TASK GOAL: Return every line of the records below verbatim, leaving out the pictures.

[Unprocessed records]

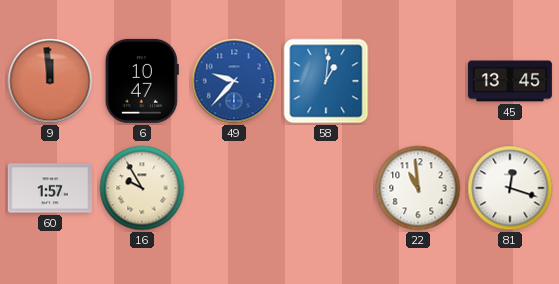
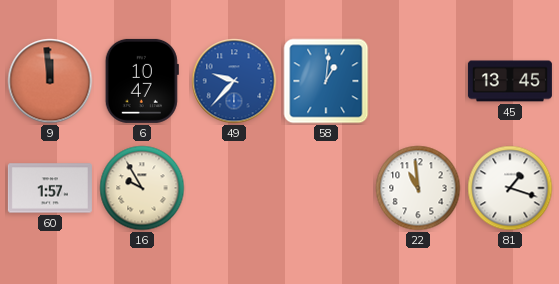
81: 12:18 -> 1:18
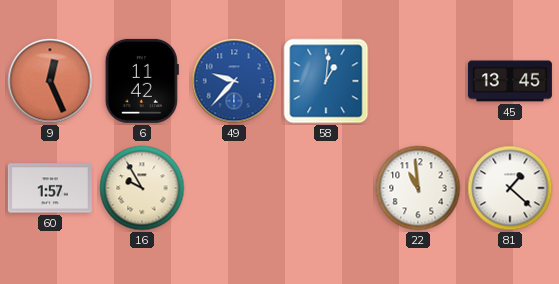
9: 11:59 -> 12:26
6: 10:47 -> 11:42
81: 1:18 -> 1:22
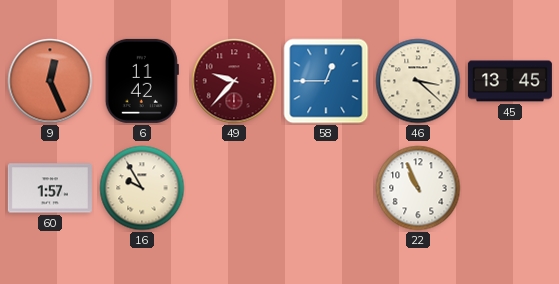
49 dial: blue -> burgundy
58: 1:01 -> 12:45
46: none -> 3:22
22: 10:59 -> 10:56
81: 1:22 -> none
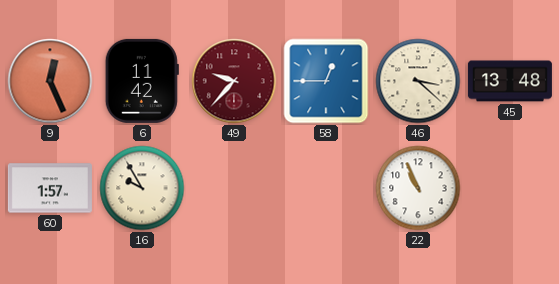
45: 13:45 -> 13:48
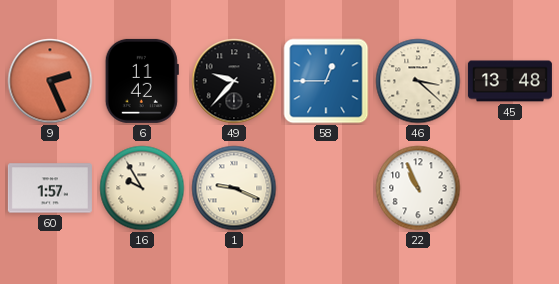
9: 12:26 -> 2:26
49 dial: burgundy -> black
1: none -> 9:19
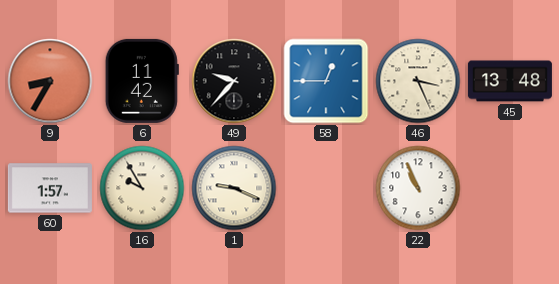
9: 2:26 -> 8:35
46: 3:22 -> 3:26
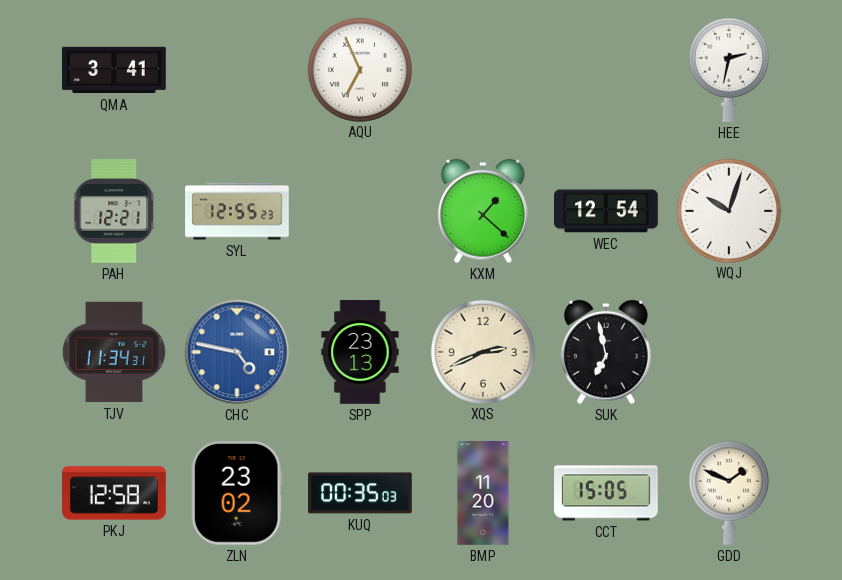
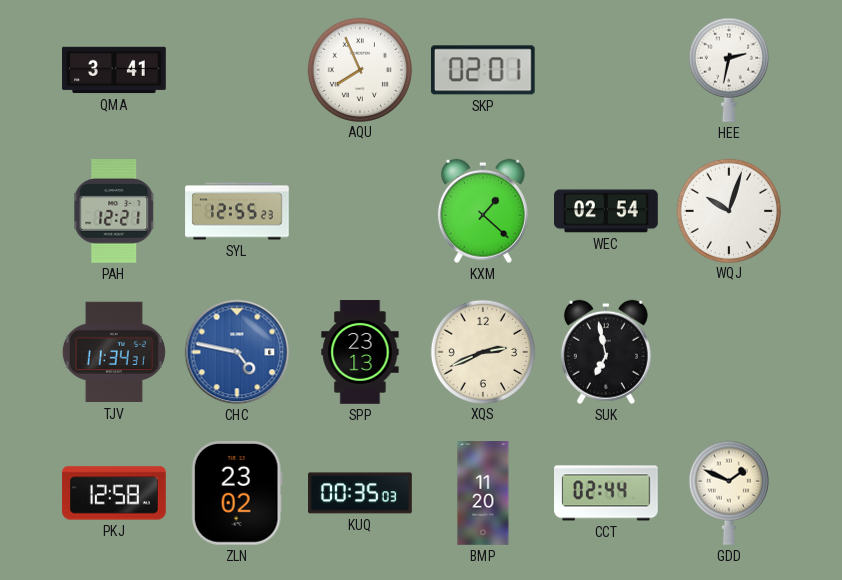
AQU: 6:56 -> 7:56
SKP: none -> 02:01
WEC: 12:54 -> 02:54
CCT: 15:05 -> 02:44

EXERCISE OUTPUT:
81: 12:18 -> 1:18
9: 11:59 -> 12:26
6: 10:47 -> 11:42
81: 1:18 -> 1:22
49 dial: blue -> burgundy
58: 1:01 -> 12:45
46: none -> 3:22
22: 10:59 -> 10:56
81: 1:22 -> none
45: 13:45 -> 13:48
9: 12:26 -> 2:26
49 dial: burgundy -> black
1: none -> 9:19
9: 2:26 -> 8:35
46: 3:22 -> 3:26
AQU: 6:56 -> 7:56
SKP: none -> 02:01
WEC: 12:54 -> 02:54
CCT: 15:05 -> 02:44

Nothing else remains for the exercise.